**DIRECTIONS FOR THIS TASK**:
This task calls for every entry below to be repeated exactly, without the pictures.

[PROVIDED INFORMATION Boundary: Start]

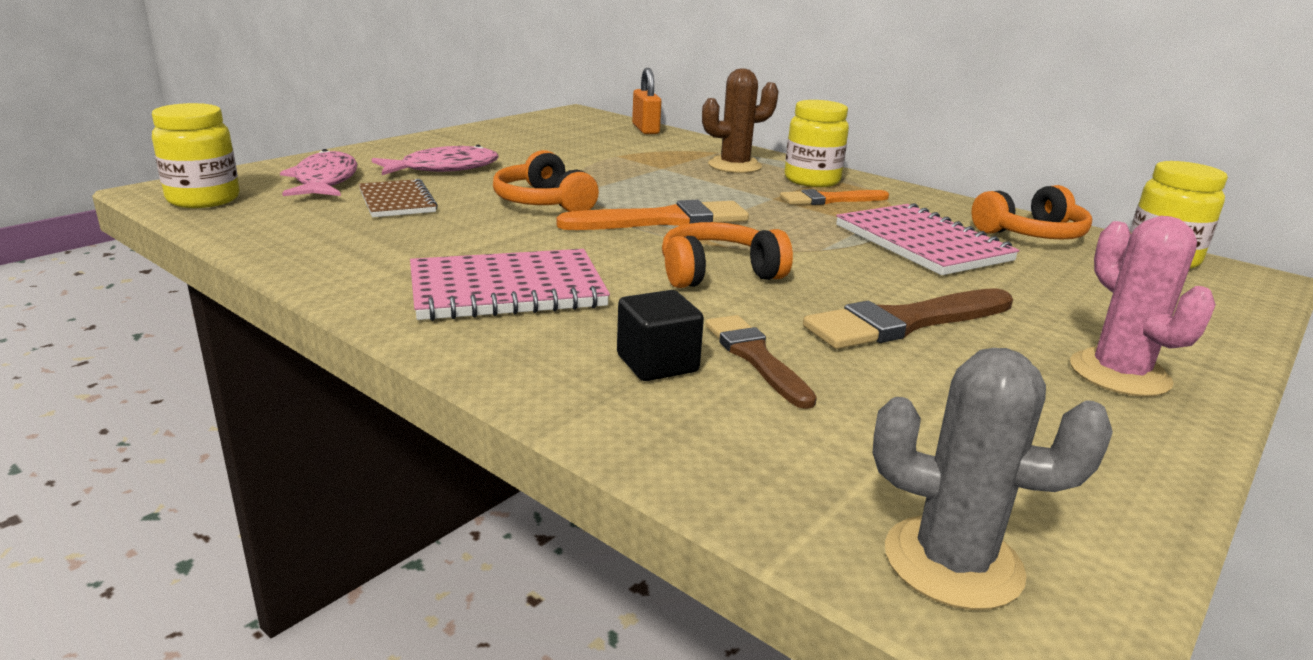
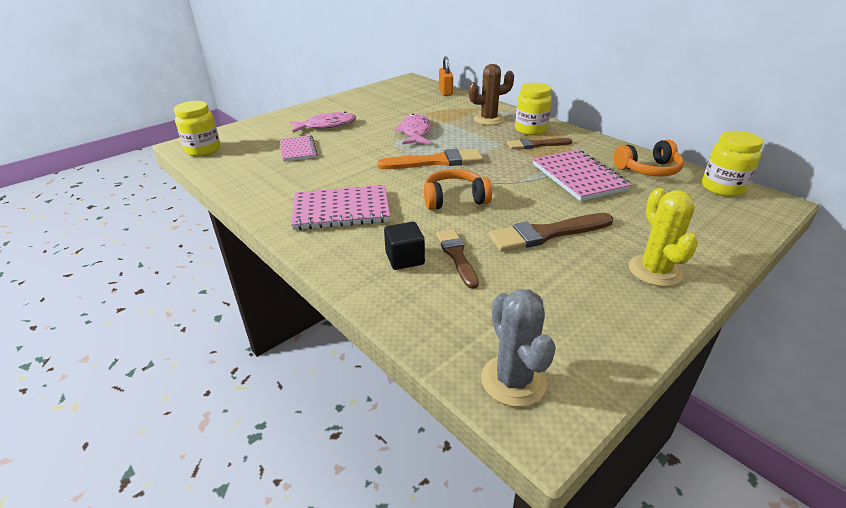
camera: 10 degrees right, 10 degrees up
(325, 181) = (264, 136): pink fish -> pink fish (415, 132)
(397, 201) = (298, 150): brown notebook -> pink notebook
(543, 202) = (374, 149): orange headphones -> none
(830, 200) = (536, 145): orange brush -> brown brush
(953, 562) = (513, 380): grey cactus -> grey cactus turned 45 degrees clockwise
(1119, 374) = (655, 271): pink cactus -> yellow cactus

[PROVIDED INFORMATION Boundary: End]

**ANSWER BOX**:
camera: 10 degrees right, 10 degrees up
(325, 181) = (264, 136): pink fish -> pink fish (415, 132)
(397, 201) = (298, 150): brown notebook -> pink notebook
(543, 202) = (374, 149): orange headphones -> none
(830, 200) = (536, 145): orange brush -> brown brush
(953, 562) = (513, 380): grey cactus -> grey cactus turned 45 degrees clockwise
(1119, 374) = (655, 271): pink cactus -> yellow cactus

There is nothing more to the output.